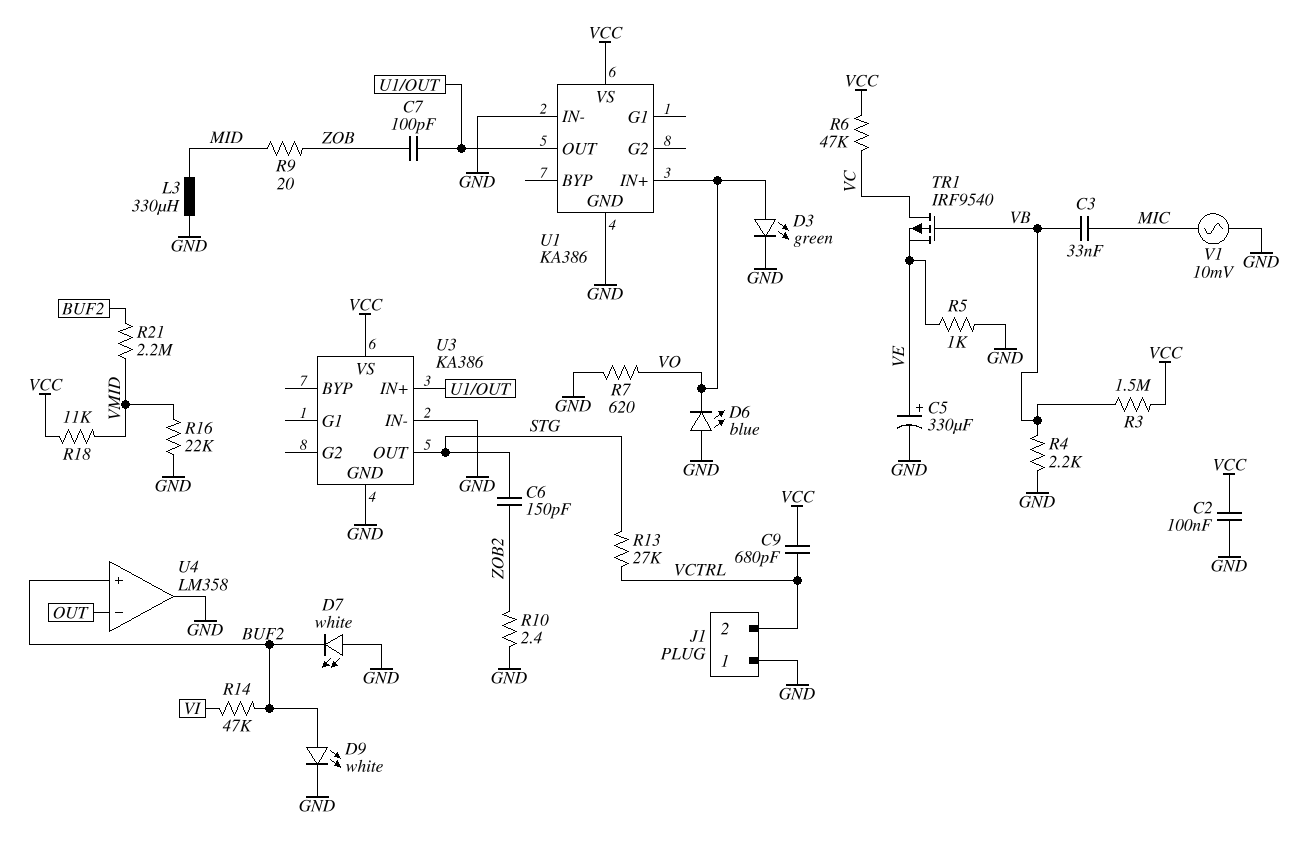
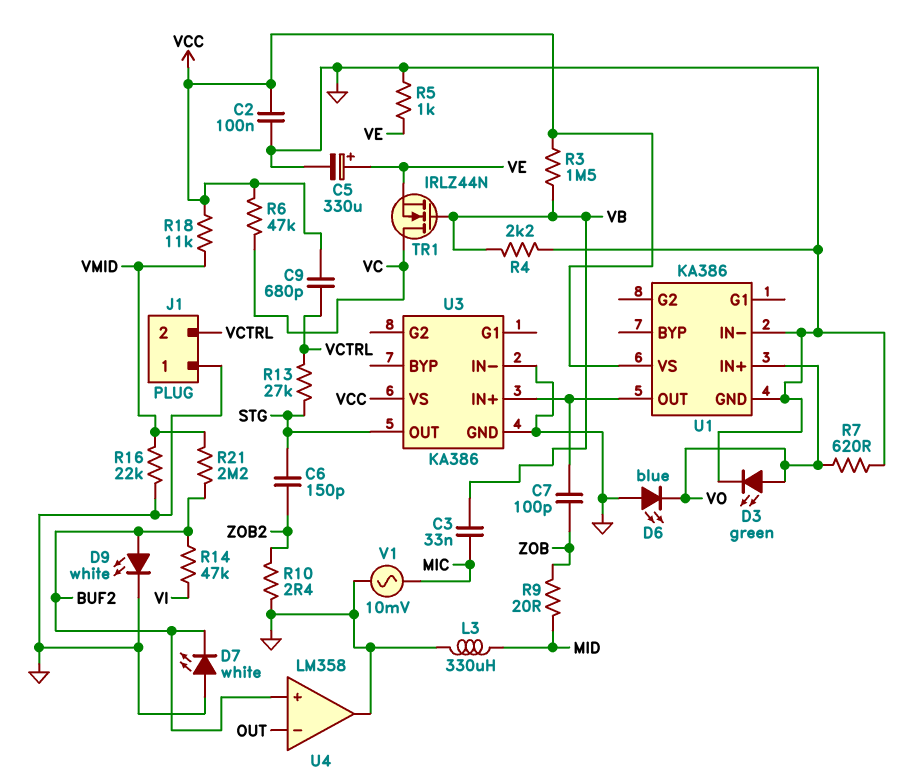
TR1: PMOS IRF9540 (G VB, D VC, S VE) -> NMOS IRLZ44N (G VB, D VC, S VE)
+ + + + + + +
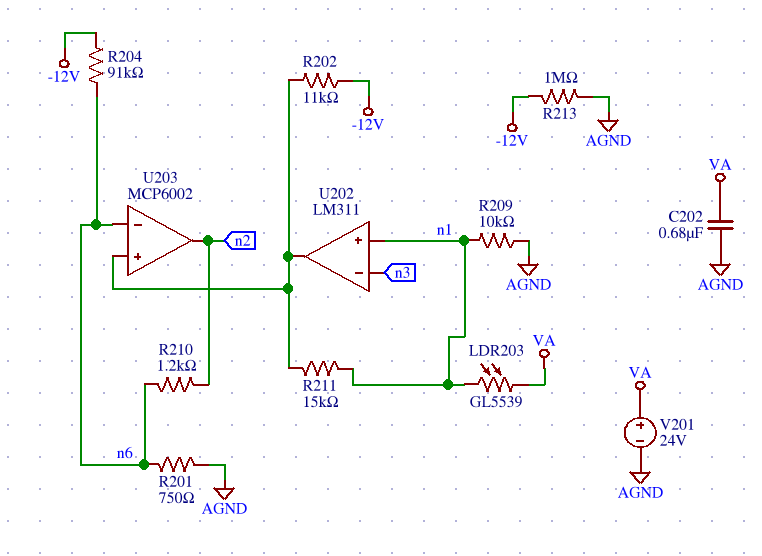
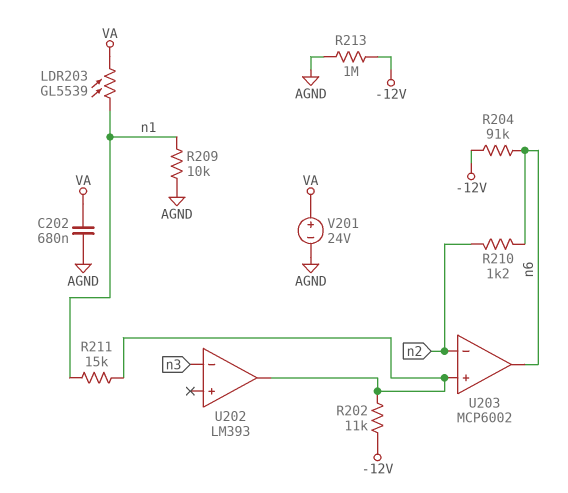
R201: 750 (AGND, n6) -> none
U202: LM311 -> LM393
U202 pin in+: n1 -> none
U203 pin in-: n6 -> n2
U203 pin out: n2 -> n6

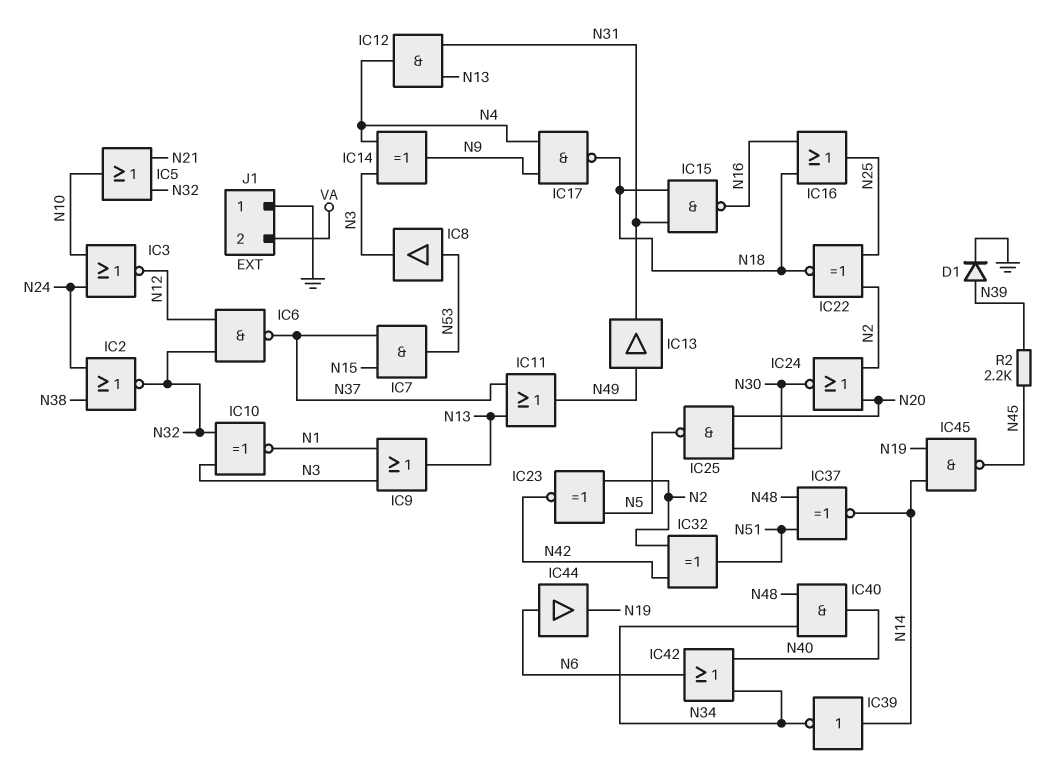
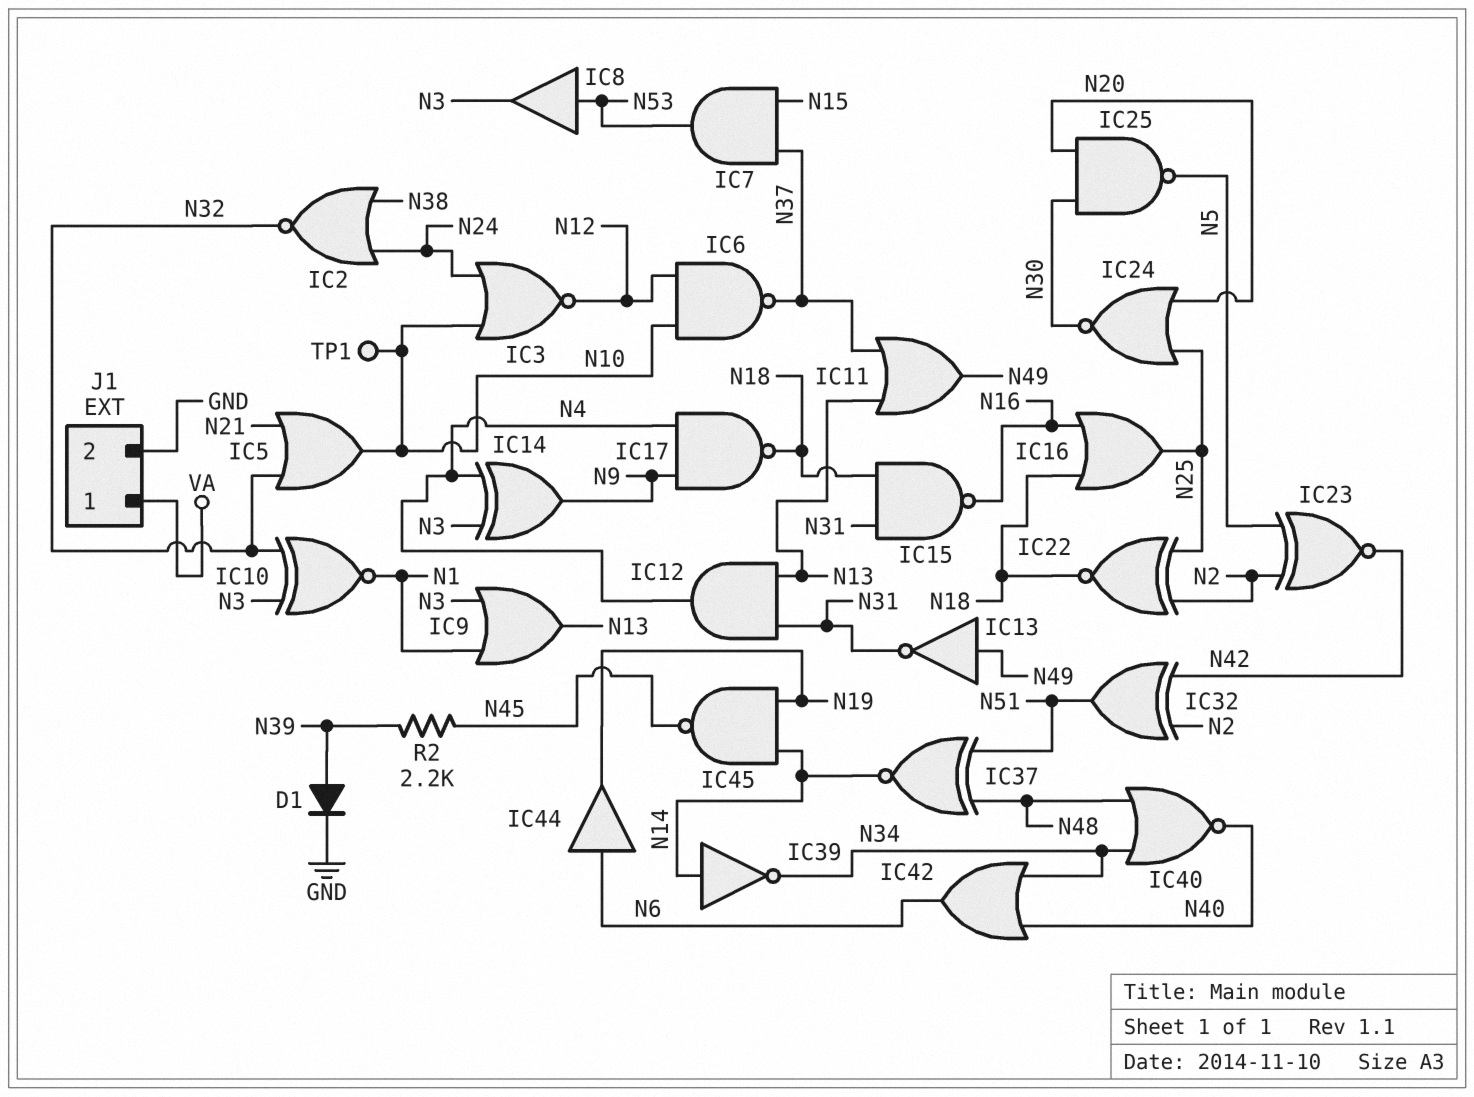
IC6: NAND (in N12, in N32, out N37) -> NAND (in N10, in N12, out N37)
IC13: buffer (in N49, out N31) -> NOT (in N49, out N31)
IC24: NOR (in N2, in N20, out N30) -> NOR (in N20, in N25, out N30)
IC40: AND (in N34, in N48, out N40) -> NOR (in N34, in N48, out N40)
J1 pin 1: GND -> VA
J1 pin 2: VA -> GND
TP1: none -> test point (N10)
+ + + + + + +
Only the lines above from the line with "IC13: buffer (in" to the line with "TP1: none -> test point (N10)", those two lines included, should be reproduced exactly.

Solution for this problem>
IC13: buffer (in N49, out N31) -> NOT (in N49, out N31)
IC24: NOR (in N2, in N20, out N30) -> NOR (in N20, in N25, out N30)
IC40: AND (in N34, in N48, out N40) -> NOR (in N34, in N48, out N40)
J1 pin 1: GND -> VA
J1 pin 2: VA -> GND
TP1: none -> test point (N10)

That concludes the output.